TASK INPUT Block Start

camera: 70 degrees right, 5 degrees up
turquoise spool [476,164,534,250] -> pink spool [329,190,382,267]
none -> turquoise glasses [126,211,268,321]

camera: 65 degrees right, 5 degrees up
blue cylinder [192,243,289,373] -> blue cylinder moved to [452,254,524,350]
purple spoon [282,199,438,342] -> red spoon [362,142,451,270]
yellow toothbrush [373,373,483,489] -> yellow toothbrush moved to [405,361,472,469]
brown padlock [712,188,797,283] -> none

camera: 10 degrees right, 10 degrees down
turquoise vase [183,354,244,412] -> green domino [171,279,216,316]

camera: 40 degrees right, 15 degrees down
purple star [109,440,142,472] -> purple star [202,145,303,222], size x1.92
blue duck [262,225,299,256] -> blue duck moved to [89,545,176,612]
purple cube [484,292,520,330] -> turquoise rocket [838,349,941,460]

TASK INPUT Block End

ACTIVITY: Search the entries above for the word "purple" and copy each line where it appears.

TASK RESPONSE:
purple spoon [282,199,438,342] -> red spoon [362,142,451,270]
purple star [109,440,142,472] -> purple star [202,145,303,222], size x1.92
purple cube [484,292,520,330] -> turquoise rocket [838,349,941,460]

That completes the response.